### Given exercise
Count how many lines in the rows below contain the string "kern", with case significant. Give only the number.

++++++++++

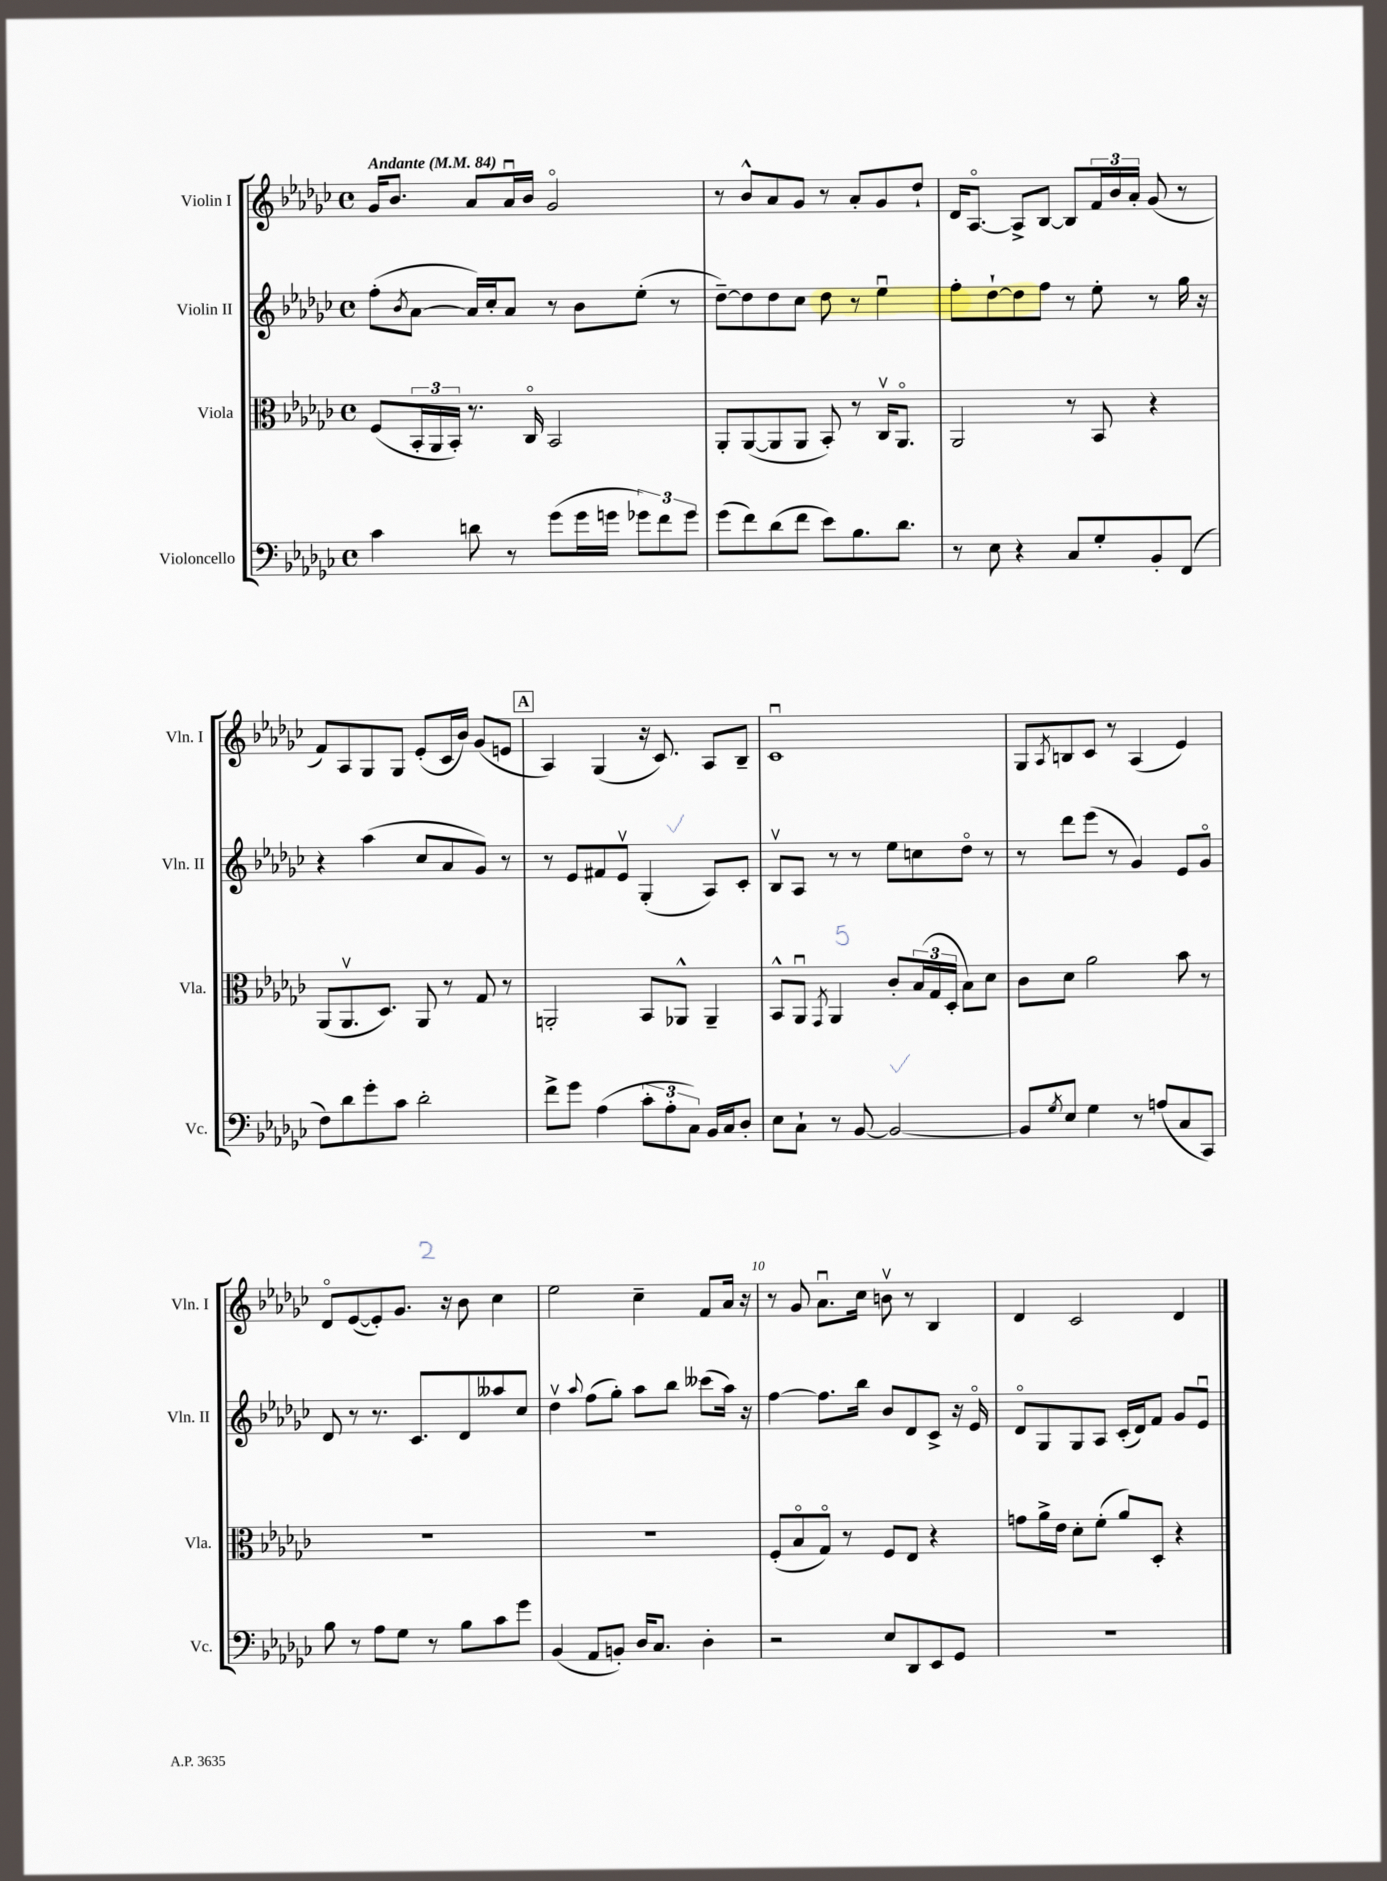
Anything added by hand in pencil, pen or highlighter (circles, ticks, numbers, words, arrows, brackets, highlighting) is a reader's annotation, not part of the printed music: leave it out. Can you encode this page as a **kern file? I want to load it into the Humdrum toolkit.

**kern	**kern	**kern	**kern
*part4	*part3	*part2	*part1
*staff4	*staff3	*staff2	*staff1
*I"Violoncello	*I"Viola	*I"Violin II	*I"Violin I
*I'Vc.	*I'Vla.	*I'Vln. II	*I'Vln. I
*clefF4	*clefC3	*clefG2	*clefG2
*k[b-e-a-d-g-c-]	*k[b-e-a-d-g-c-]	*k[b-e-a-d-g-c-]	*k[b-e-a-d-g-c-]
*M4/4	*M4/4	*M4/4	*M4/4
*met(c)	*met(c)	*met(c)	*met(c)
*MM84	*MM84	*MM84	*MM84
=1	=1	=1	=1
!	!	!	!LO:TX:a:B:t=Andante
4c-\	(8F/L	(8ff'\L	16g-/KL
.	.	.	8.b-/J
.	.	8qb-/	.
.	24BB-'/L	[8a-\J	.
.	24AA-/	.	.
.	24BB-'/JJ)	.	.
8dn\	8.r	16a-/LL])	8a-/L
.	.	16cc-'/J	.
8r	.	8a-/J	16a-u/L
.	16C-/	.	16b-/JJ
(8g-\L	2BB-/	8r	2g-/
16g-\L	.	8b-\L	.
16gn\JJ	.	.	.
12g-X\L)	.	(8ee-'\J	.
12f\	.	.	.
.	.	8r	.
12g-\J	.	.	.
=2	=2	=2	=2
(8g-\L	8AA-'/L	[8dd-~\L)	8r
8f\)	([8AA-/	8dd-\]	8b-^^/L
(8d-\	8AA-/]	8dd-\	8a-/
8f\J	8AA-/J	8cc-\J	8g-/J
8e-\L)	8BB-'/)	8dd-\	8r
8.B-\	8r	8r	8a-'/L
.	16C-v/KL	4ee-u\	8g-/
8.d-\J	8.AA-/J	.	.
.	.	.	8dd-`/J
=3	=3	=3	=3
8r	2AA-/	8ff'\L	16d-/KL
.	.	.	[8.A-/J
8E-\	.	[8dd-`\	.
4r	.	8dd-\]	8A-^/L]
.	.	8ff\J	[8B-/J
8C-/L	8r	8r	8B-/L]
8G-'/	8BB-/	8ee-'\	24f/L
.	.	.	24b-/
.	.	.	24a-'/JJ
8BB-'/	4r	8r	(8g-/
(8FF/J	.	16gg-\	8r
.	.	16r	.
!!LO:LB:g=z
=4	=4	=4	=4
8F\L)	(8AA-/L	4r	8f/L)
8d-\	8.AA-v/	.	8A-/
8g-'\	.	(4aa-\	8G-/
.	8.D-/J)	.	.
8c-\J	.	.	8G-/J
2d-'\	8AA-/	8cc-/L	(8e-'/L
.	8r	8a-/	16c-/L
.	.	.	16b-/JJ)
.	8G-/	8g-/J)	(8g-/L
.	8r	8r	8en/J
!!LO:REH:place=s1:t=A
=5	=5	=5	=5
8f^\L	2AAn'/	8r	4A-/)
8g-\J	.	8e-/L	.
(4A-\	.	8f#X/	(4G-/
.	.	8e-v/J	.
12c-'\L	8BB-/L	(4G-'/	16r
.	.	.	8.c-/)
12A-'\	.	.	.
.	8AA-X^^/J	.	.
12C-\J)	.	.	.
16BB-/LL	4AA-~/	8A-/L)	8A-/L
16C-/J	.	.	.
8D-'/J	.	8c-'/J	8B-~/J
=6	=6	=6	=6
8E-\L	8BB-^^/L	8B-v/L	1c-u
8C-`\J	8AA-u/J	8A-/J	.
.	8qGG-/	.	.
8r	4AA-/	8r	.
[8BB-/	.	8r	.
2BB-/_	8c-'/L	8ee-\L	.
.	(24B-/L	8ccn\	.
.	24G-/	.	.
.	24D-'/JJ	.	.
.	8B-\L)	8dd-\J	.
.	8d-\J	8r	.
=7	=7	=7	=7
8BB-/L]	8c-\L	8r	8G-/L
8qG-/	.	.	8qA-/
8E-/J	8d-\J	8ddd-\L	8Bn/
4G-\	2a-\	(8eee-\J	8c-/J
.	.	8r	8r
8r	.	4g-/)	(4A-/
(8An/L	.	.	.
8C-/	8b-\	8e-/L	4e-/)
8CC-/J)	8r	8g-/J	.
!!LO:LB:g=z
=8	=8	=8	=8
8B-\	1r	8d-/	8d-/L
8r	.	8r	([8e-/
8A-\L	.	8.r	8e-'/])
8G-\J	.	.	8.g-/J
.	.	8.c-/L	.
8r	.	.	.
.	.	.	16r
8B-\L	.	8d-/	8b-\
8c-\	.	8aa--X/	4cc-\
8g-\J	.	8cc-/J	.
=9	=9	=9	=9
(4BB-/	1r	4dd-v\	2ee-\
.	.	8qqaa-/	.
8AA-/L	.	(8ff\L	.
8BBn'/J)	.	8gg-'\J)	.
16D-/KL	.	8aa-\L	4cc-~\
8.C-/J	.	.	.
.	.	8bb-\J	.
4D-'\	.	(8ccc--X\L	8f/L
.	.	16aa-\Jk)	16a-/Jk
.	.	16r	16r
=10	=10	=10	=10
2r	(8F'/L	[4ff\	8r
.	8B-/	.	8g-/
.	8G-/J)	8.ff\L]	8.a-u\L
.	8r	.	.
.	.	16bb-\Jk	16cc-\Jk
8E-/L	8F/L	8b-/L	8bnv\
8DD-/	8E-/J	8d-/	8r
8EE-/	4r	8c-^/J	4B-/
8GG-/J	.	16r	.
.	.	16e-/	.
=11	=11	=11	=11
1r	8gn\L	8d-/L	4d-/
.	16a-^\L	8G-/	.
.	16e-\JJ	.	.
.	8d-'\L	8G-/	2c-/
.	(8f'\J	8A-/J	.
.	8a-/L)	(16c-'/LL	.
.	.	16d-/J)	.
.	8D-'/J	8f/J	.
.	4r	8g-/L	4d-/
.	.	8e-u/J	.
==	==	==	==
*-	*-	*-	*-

++++++++++

### Solution to this problem
2